Collected data:
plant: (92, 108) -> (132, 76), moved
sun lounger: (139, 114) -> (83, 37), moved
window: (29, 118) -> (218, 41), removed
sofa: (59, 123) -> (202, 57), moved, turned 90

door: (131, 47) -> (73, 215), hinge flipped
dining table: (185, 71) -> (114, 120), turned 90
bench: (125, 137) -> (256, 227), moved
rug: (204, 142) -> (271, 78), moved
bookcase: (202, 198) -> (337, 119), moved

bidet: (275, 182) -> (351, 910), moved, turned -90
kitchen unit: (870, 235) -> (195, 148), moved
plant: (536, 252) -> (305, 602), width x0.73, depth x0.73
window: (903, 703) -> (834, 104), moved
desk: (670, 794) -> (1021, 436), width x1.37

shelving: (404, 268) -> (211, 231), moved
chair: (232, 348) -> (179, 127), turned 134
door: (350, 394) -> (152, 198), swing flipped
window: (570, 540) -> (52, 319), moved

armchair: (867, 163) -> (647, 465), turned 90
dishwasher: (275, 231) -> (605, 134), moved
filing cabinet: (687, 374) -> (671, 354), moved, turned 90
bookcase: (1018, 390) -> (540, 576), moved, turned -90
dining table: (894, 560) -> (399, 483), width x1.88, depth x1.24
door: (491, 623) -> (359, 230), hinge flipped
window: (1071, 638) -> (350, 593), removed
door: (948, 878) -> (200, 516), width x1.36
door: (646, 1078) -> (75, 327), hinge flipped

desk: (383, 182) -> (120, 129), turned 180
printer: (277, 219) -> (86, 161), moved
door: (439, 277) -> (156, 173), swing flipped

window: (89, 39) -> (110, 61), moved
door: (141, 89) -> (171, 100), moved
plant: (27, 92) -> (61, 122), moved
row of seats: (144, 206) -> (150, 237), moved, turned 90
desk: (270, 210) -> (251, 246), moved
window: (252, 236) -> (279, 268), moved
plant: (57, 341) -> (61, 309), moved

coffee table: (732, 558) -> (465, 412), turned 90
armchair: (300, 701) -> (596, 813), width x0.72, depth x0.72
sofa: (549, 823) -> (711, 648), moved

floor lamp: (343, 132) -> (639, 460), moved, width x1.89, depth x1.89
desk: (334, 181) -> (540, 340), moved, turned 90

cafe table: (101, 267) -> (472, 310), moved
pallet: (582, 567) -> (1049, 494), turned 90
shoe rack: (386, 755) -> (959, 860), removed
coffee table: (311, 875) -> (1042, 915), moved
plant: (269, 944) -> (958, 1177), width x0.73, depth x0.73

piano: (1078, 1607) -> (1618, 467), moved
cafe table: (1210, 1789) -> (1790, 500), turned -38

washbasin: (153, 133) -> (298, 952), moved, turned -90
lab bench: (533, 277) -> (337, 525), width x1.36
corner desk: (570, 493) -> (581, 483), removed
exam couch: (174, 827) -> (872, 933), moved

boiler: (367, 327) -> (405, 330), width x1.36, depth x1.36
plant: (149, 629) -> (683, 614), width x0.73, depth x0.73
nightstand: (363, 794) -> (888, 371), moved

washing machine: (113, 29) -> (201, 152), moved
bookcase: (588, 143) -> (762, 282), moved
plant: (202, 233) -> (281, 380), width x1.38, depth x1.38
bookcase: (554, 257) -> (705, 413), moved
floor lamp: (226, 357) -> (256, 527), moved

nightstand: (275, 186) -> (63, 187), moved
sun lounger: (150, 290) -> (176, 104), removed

» WORK ITEM
Reproduce only the lines between the line containing "plant: (202, 233)" and the last line of the records, those two lines included, exactly.

» EXERCISE ANSWER
plant: (202, 233) -> (281, 380), width x1.38, depth x1.38
bookcase: (554, 257) -> (705, 413), moved
floor lamp: (226, 357) -> (256, 527), moved

nightstand: (275, 186) -> (63, 187), moved
sun lounger: (150, 290) -> (176, 104), removed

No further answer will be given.